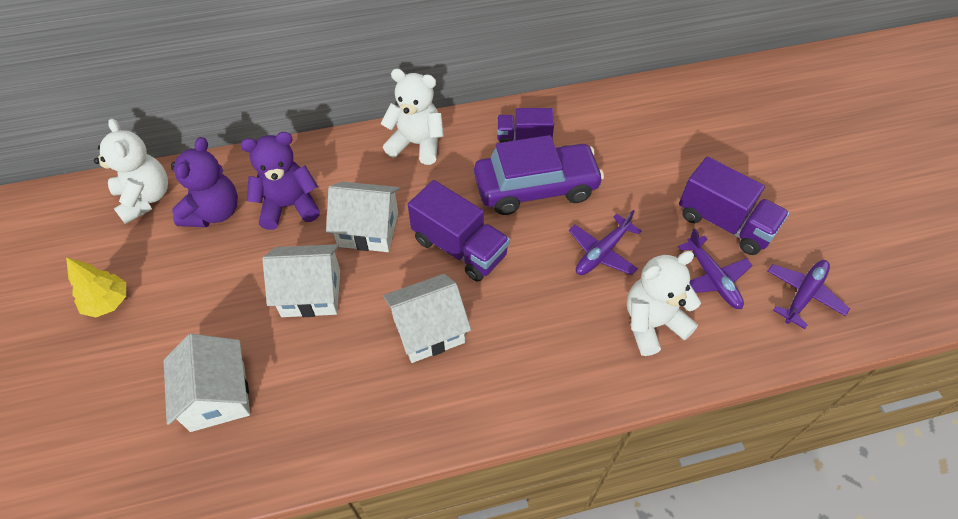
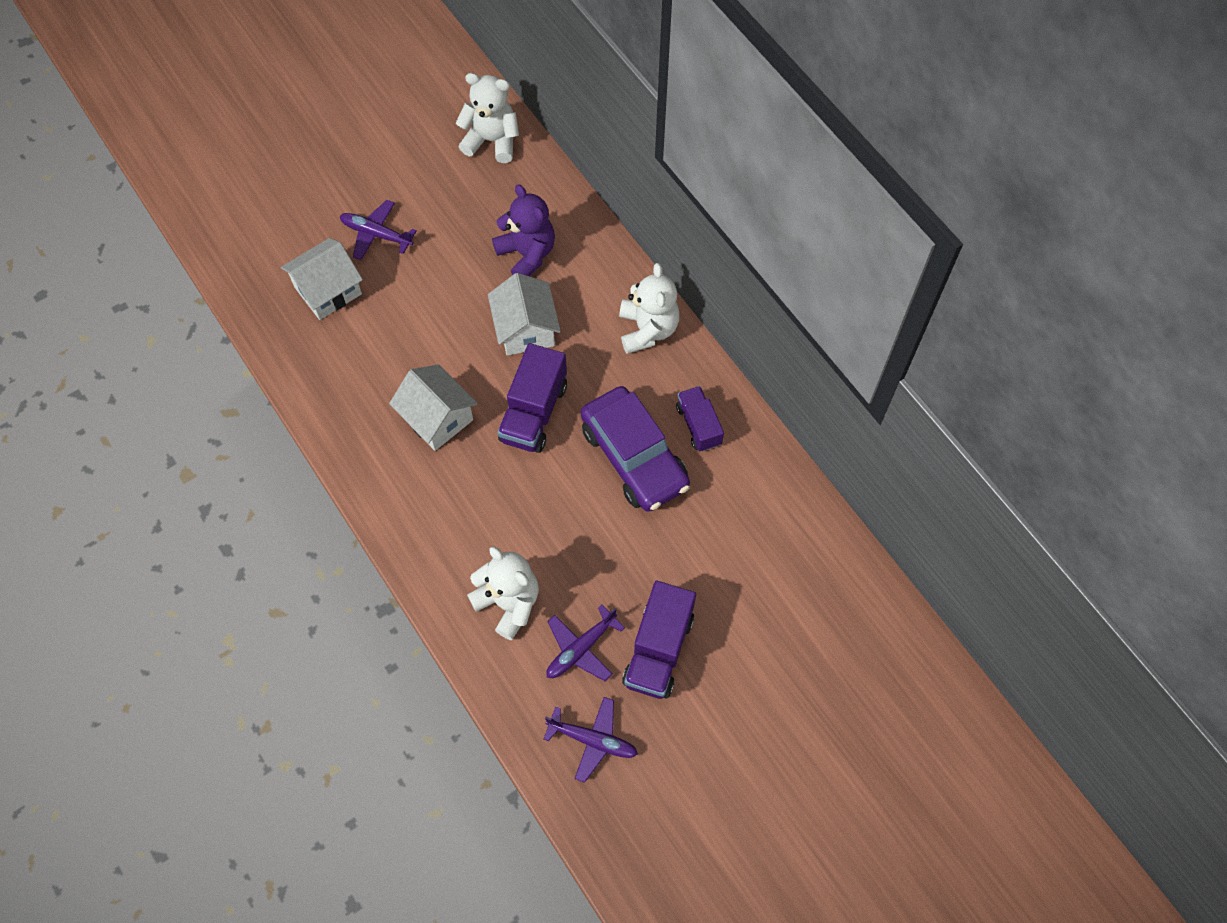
camera: 70 degrees right, 10 degrees up
(108, 302) = (381, 172): yellow tree -> none
(145, 198) = (492, 140): white teddy bear -> white teddy bear turned 120 degrees counterclockwise
(214, 212) = (497, 200): purple teddy bear -> none
(311, 293) = (442, 313): white house -> none
(602, 252) = (575, 539): purple plane -> purple plane (377, 234)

━━━━━━

_ACTION ITEM_
Retype the records exactly, but skip the pictures.

_EXPECTED ANSWER_
camera: 70 degrees right, 10 degrees up
(108, 302) = (381, 172): yellow tree -> none
(145, 198) = (492, 140): white teddy bear -> white teddy bear turned 120 degrees counterclockwise
(214, 212) = (497, 200): purple teddy bear -> none
(311, 293) = (442, 313): white house -> none
(602, 252) = (575, 539): purple plane -> purple plane (377, 234)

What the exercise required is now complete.